Exercise goal:
Write out exactly the lines below that run from the one containing "camera: 95 degrees left, 5 degrees up" through the one containing "280 252 308>", both included, with no other lines.

Data shown:
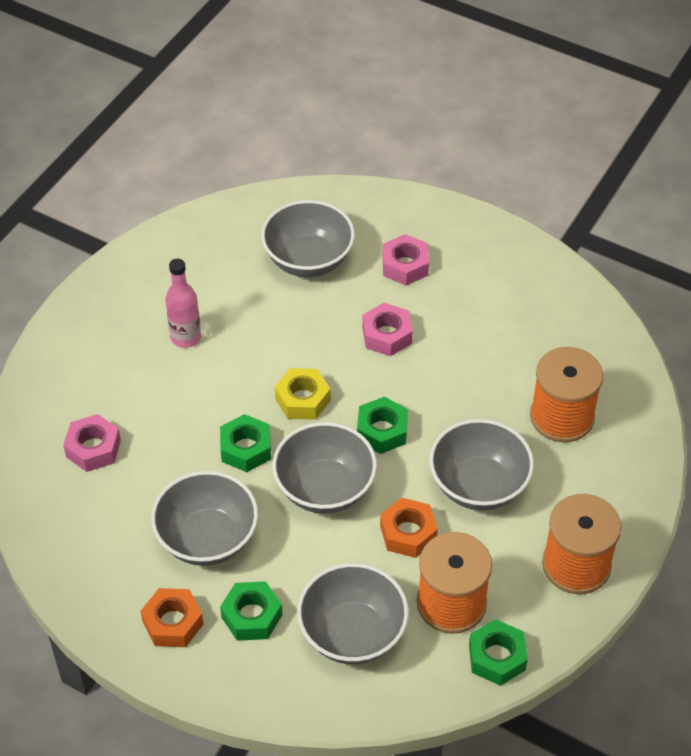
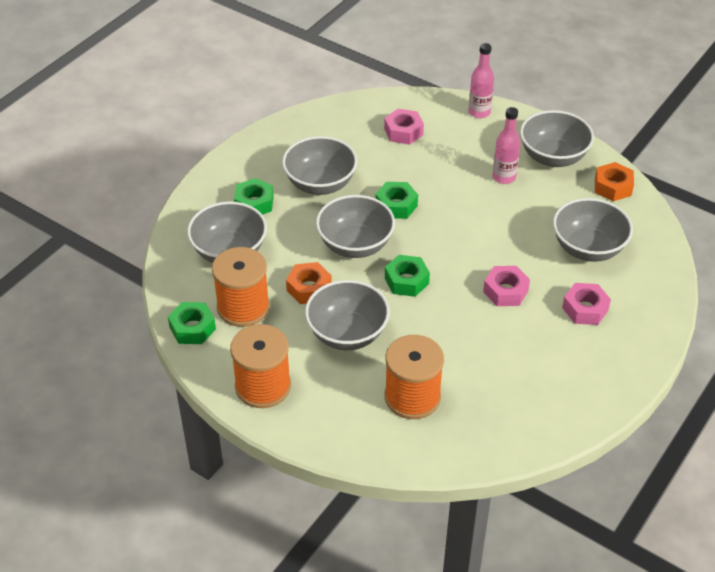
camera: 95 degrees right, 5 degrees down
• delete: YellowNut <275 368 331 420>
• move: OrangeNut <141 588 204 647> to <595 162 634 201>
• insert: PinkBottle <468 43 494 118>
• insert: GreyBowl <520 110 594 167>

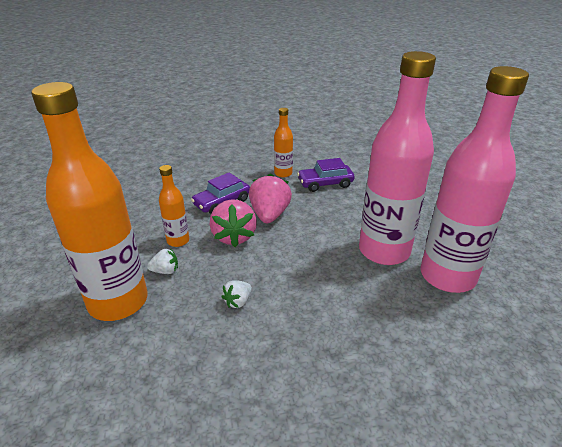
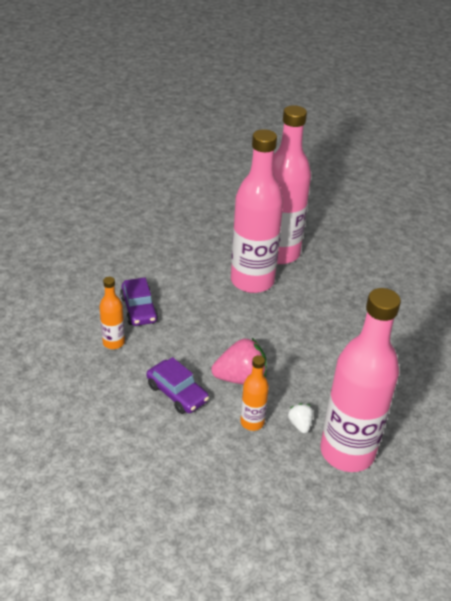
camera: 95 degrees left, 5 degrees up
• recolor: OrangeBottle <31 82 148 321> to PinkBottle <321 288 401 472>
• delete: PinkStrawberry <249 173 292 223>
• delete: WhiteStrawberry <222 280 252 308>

--

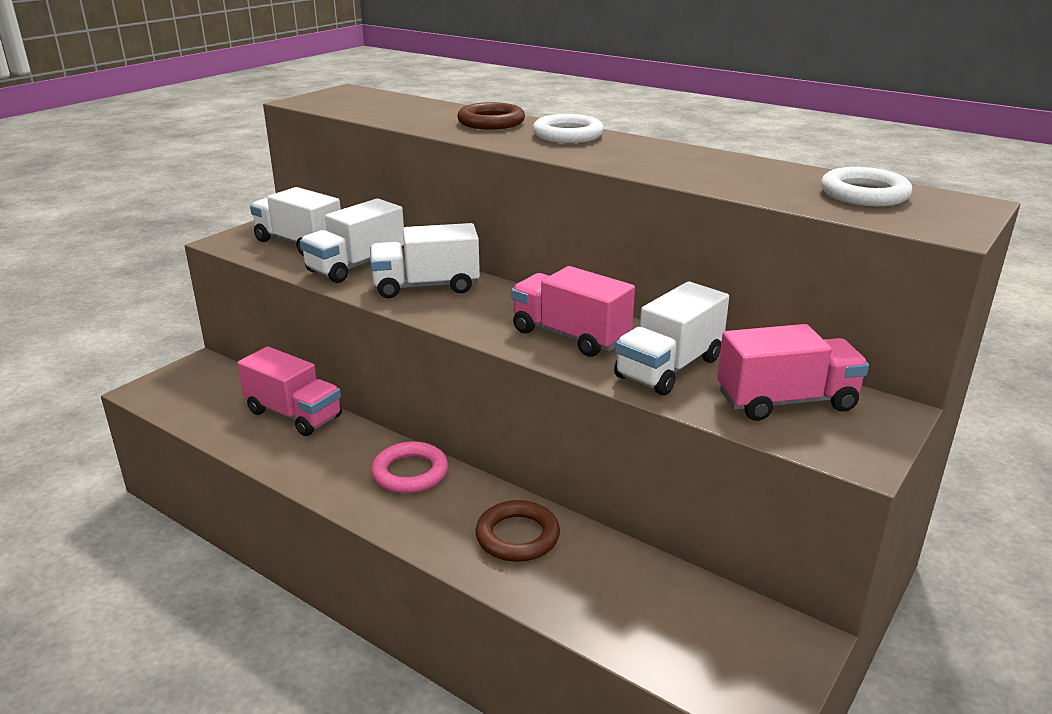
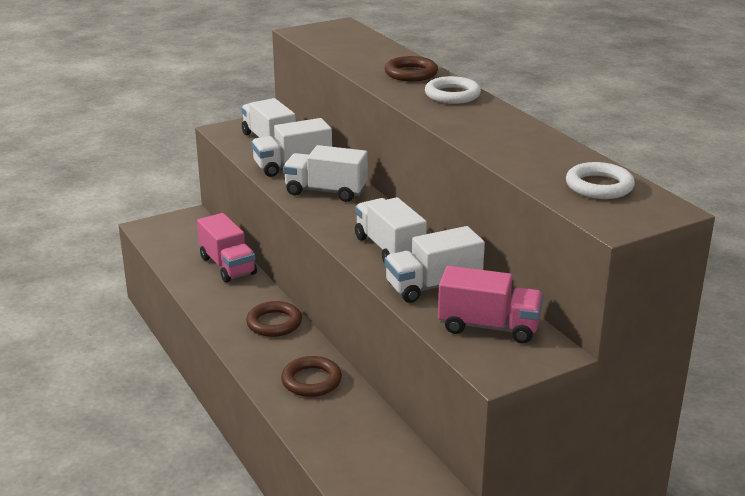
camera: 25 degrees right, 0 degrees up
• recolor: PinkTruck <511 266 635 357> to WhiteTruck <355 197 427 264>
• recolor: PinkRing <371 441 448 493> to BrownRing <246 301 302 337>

Response area:
camera: 95 degrees left, 5 degrees up
• recolor: OrangeBottle <31 82 148 321> to PinkBottle <321 288 401 472>
• delete: PinkStrawberry <249 173 292 223>
• delete: WhiteStrawberry <222 280 252 308>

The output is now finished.